• **Your objective**
As the answer, set down the lines below from the one containing "none -> turquoise goblet [129,318,211,475]" through the one containing "none -> green banana [537,123,600,176]", exactly and inclusively, and no others.

• **Data provided**
= Beginning of Section =

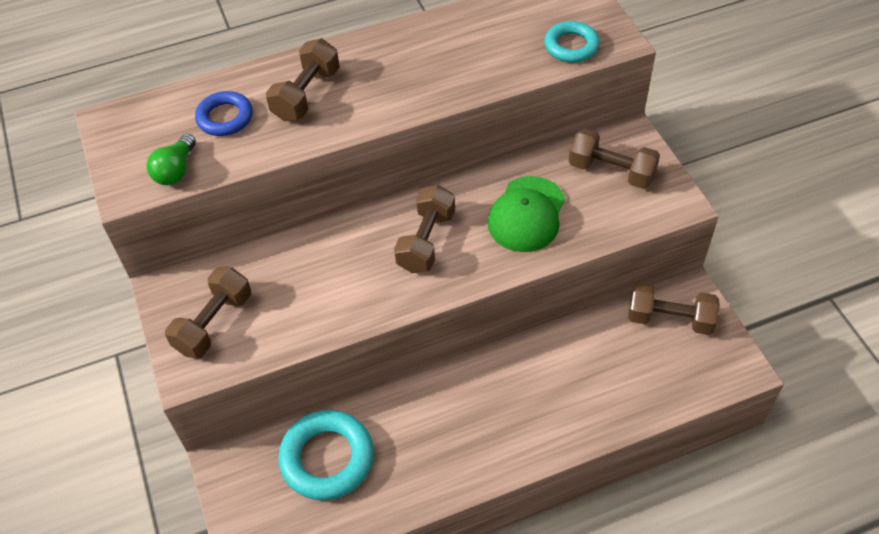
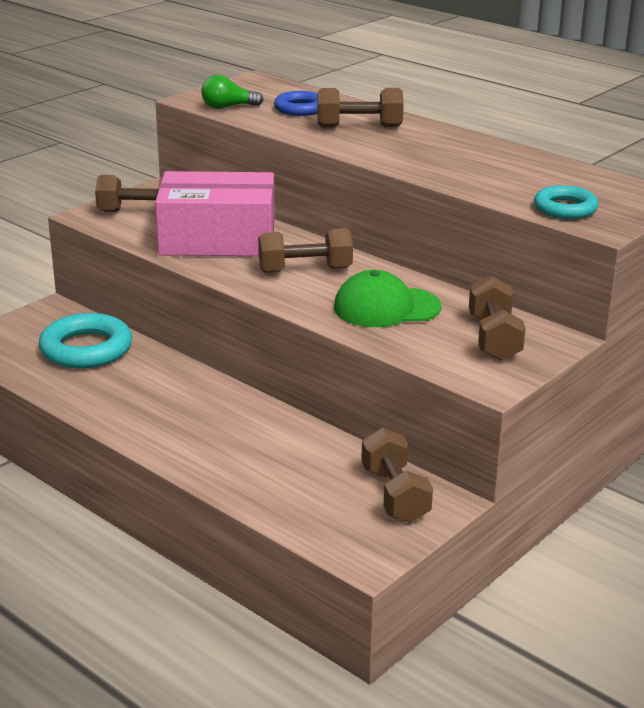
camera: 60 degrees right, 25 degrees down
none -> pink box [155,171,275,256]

= End of Section =
= Beginning of Section =

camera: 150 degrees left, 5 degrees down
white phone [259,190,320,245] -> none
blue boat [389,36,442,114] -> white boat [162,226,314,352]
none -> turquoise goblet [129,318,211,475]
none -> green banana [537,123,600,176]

= End of Section =

• **Expected output**
none -> turquoise goblet [129,318,211,475]
none -> green banana [537,123,600,176]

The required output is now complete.